Exercise requirements — Each record below should be output verbatim, without pictures.

%%

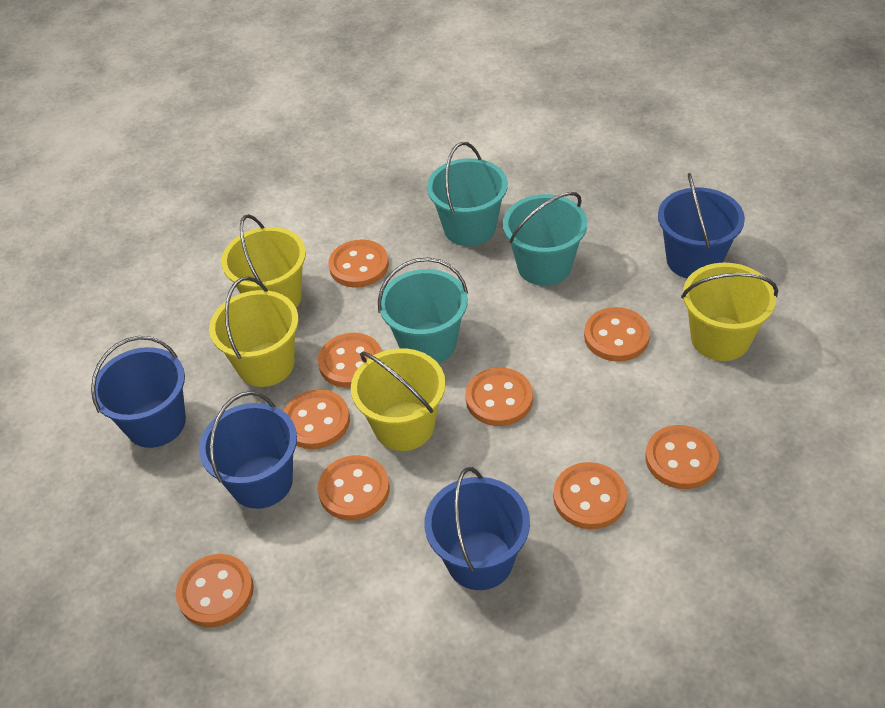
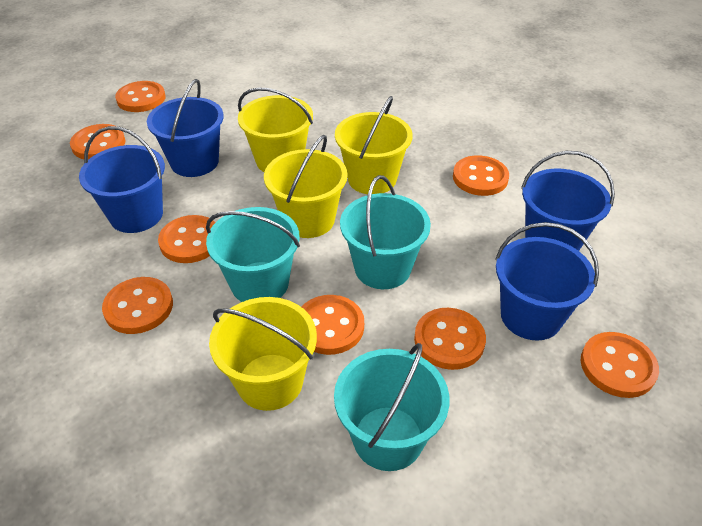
orange button: 9 -> 8

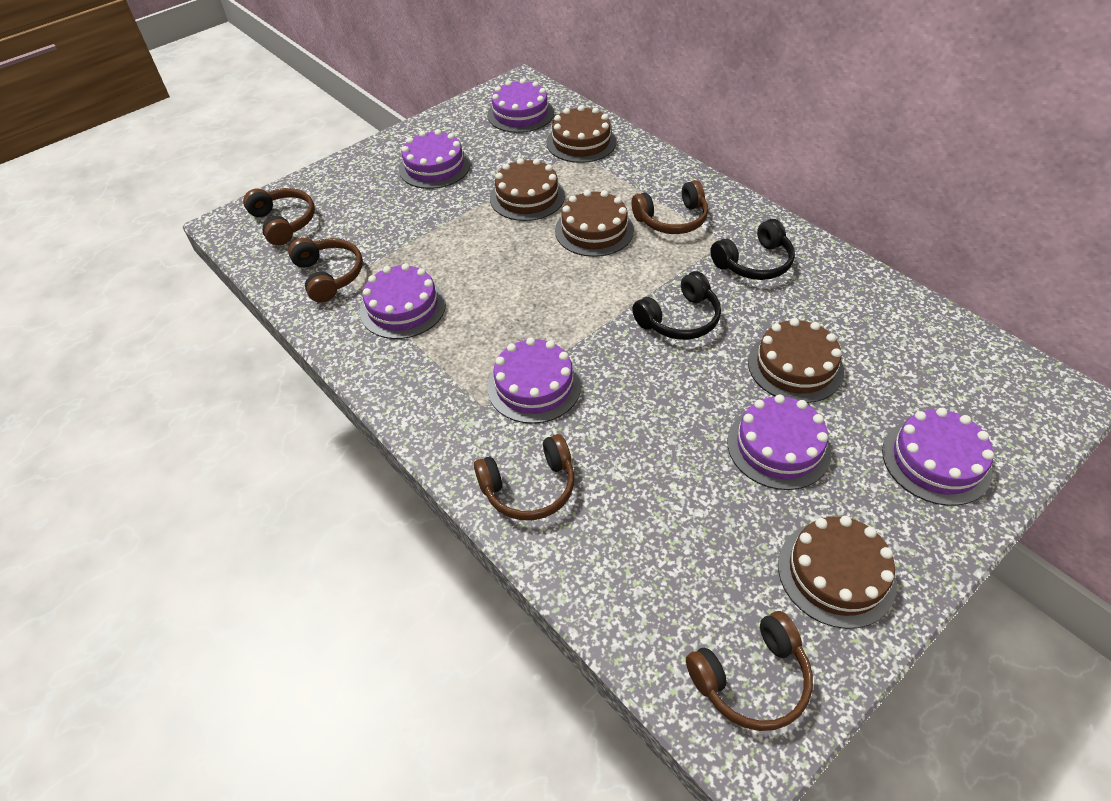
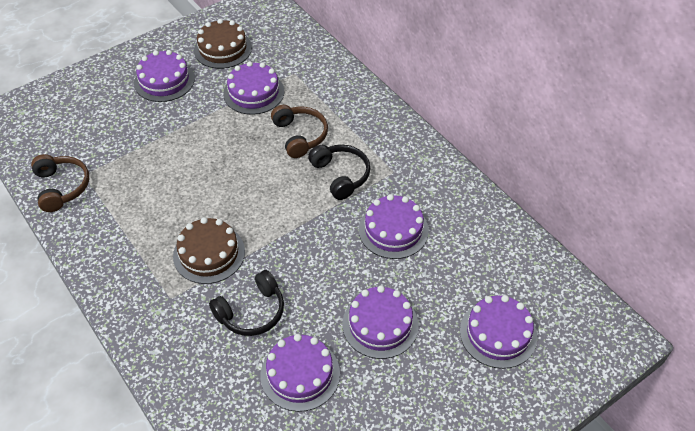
brown cake: 5 -> 2
brown headphones: 5 -> 2

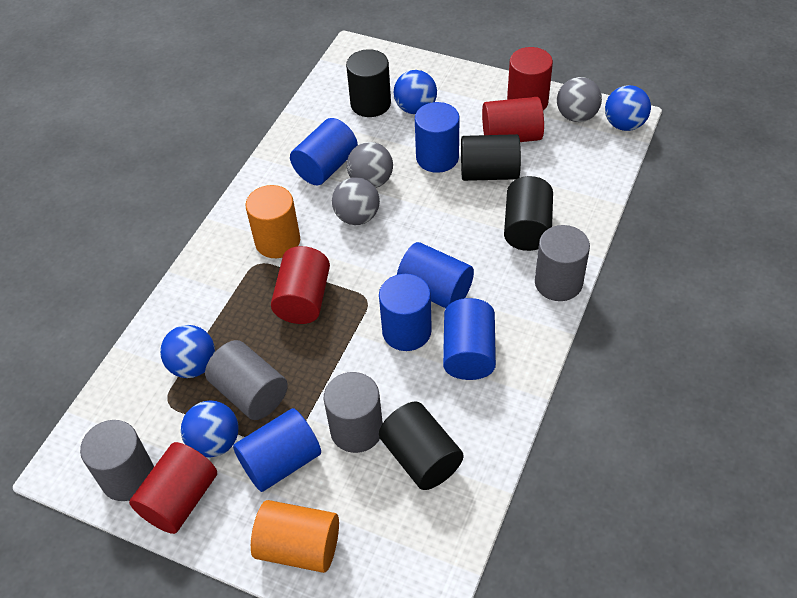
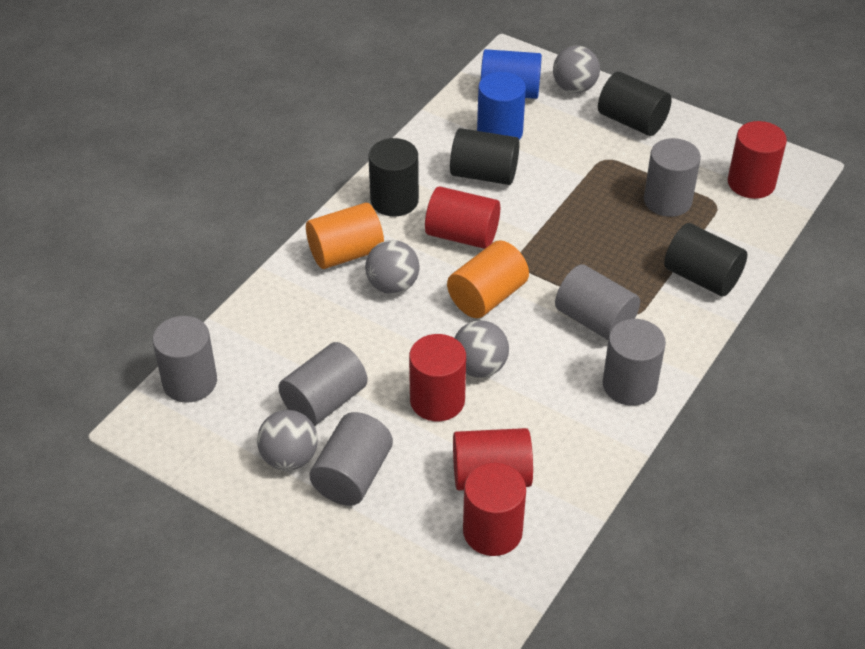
blue ball: 4 -> 0
blue cylinder: 6 -> 2
grey ball: 3 -> 4
grey cylinder: 4 -> 6
red cylinder: 4 -> 5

%%

Response box —
orange button: 9 -> 8

brown cake: 5 -> 2
brown headphones: 5 -> 2

blue ball: 4 -> 0
blue cylinder: 6 -> 2
grey ball: 3 -> 4
grey cylinder: 4 -> 6
red cylinder: 4 -> 5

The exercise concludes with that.